(Given data begins)
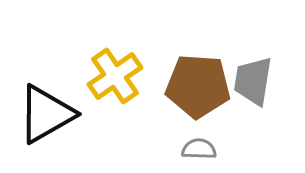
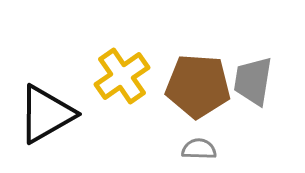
yellow cross: moved 7 px right
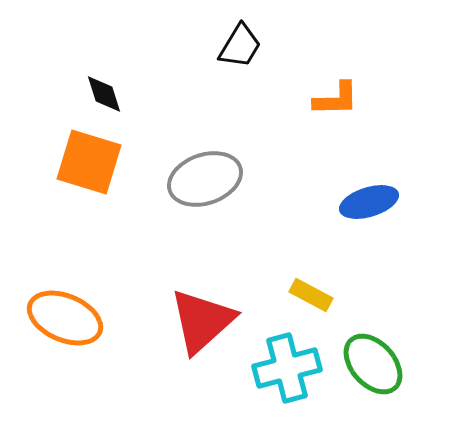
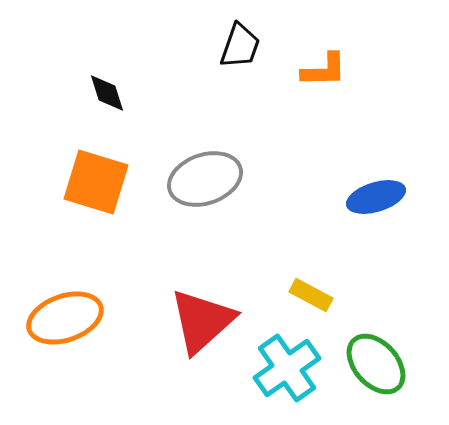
black trapezoid: rotated 12 degrees counterclockwise
black diamond: moved 3 px right, 1 px up
orange L-shape: moved 12 px left, 29 px up
orange square: moved 7 px right, 20 px down
blue ellipse: moved 7 px right, 5 px up
orange ellipse: rotated 42 degrees counterclockwise
green ellipse: moved 3 px right
cyan cross: rotated 20 degrees counterclockwise
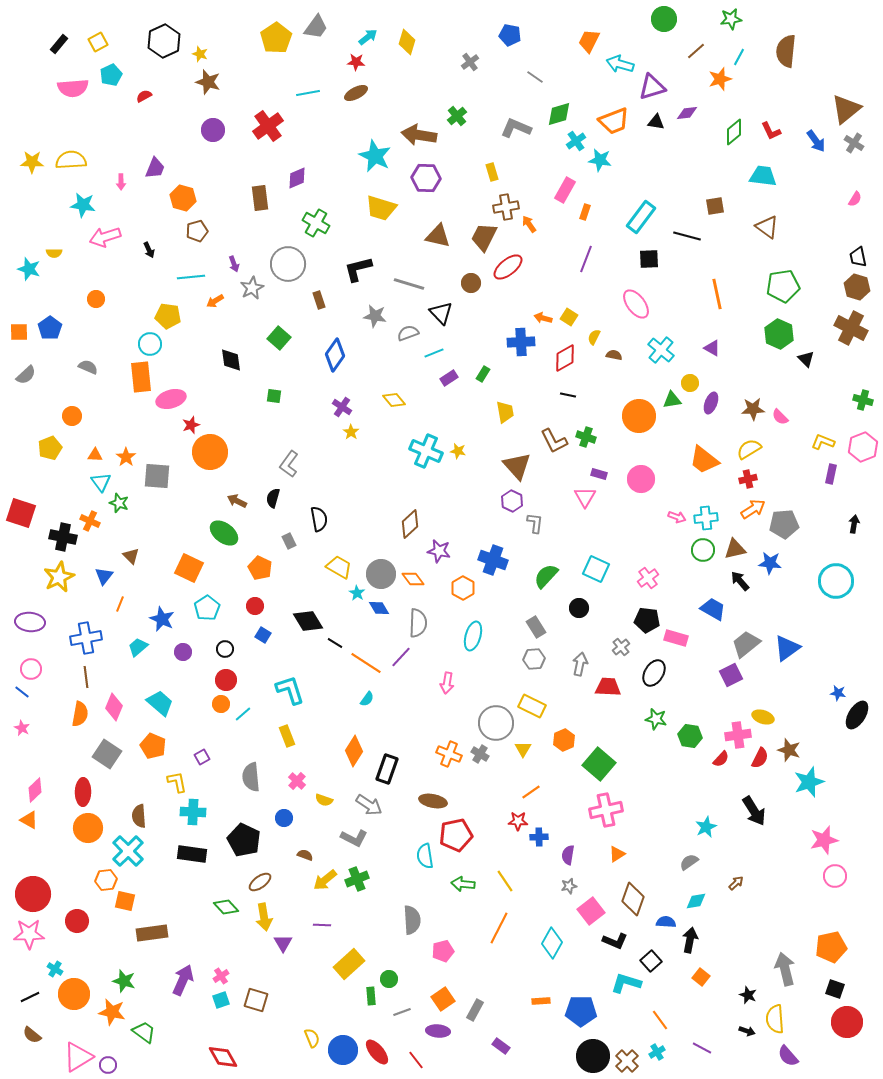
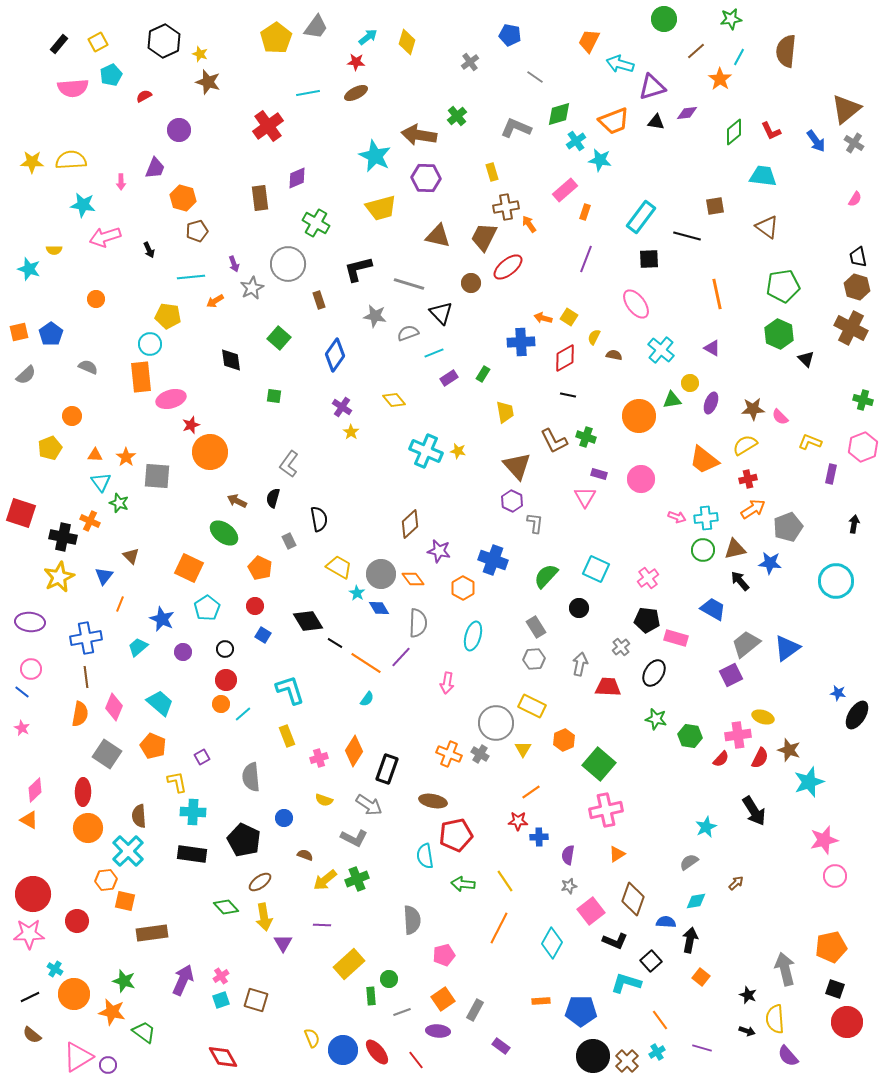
orange star at (720, 79): rotated 20 degrees counterclockwise
purple circle at (213, 130): moved 34 px left
pink rectangle at (565, 190): rotated 20 degrees clockwise
yellow trapezoid at (381, 208): rotated 32 degrees counterclockwise
yellow semicircle at (54, 253): moved 3 px up
blue pentagon at (50, 328): moved 1 px right, 6 px down
orange square at (19, 332): rotated 12 degrees counterclockwise
yellow L-shape at (823, 442): moved 13 px left
yellow semicircle at (749, 449): moved 4 px left, 4 px up
gray pentagon at (784, 524): moved 4 px right, 3 px down; rotated 16 degrees counterclockwise
pink cross at (297, 781): moved 22 px right, 23 px up; rotated 30 degrees clockwise
pink pentagon at (443, 951): moved 1 px right, 4 px down
purple line at (702, 1048): rotated 12 degrees counterclockwise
(Given data ends)
◆ **The task**:
What lines of the data include the word "degrees"? Copy each of them.

◆ **Response below**:
black trapezoid: rotated 12 degrees counterclockwise
orange ellipse: rotated 42 degrees counterclockwise
cyan cross: rotated 20 degrees counterclockwise
orange star at (720, 79): rotated 20 degrees counterclockwise
pink rectangle at (565, 190): rotated 20 degrees clockwise
yellow trapezoid at (381, 208): rotated 32 degrees counterclockwise
orange square at (19, 332): rotated 12 degrees counterclockwise
gray pentagon at (784, 524): moved 4 px right, 3 px down; rotated 16 degrees counterclockwise
pink cross at (297, 781): moved 22 px right, 23 px up; rotated 30 degrees clockwise
purple line at (702, 1048): rotated 12 degrees counterclockwise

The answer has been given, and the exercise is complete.